• _TASK_
Without including any images, reproduce each entry exactly.

#### PROVIDED INFORMATION ####

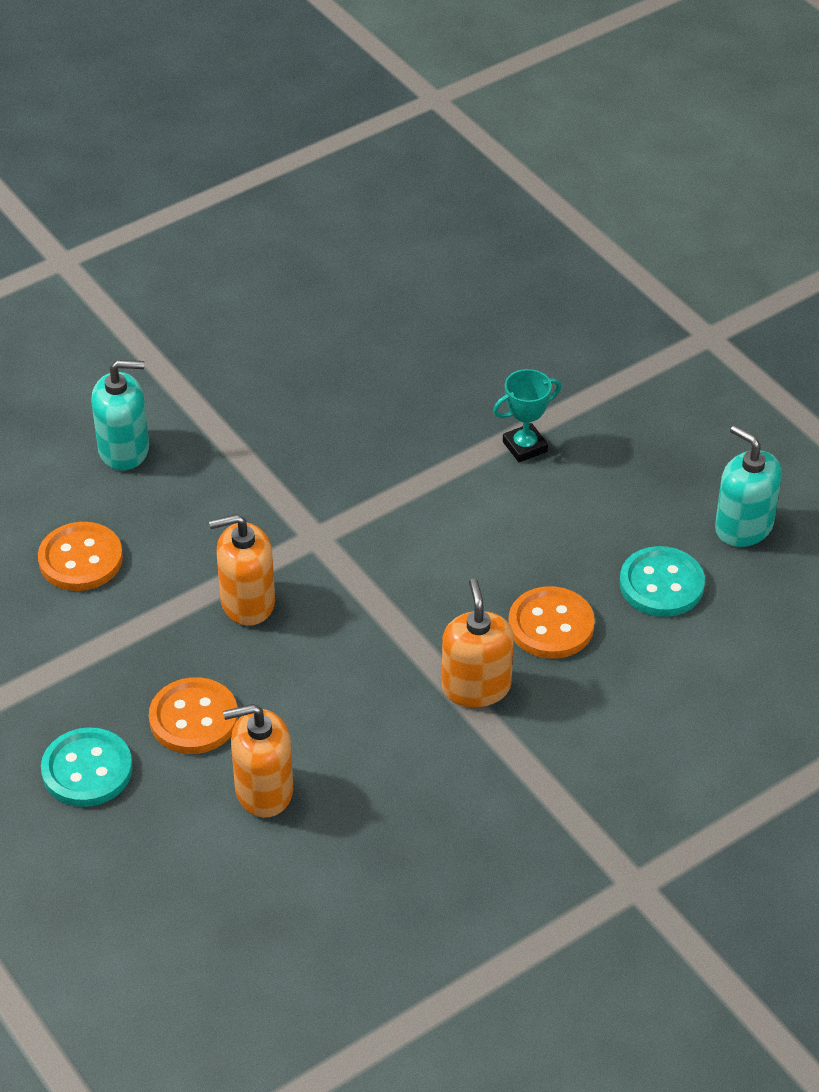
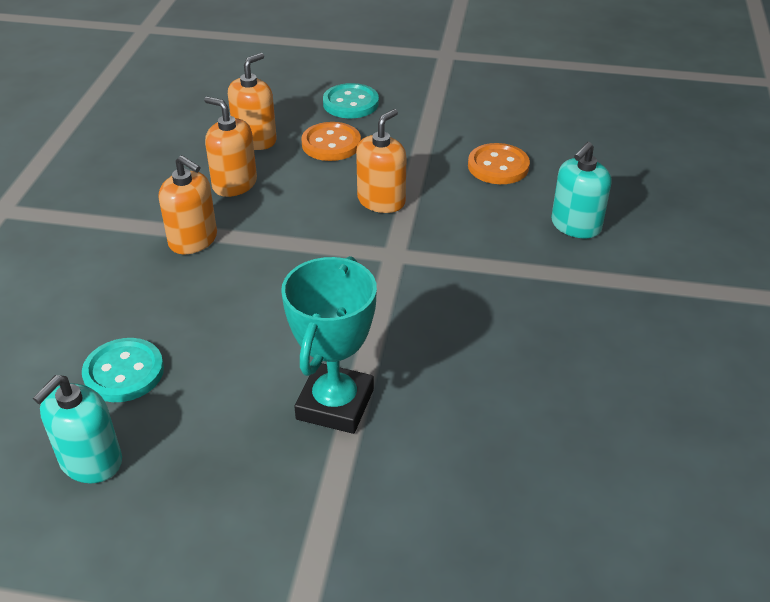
camera: 135 degrees right, 5 degrees down
(360, 735) = (234, 184): none -> orange soap dispenser
(525, 446) = (335, 404): turquoise trophy -> turquoise trophy, size x1.81
(551, 625) = (180, 298): orange button -> none
(743, 527) = (91, 461): turquoise soap dispenser -> turquoise soap dispenser turned 120 degrees clockwise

####

• _SOLUTION TO THE EXERCISE_
camera: 135 degrees right, 5 degrees down
(360, 735) = (234, 184): none -> orange soap dispenser
(525, 446) = (335, 404): turquoise trophy -> turquoise trophy, size x1.81
(551, 625) = (180, 298): orange button -> none
(743, 527) = (91, 461): turquoise soap dispenser -> turquoise soap dispenser turned 120 degrees clockwise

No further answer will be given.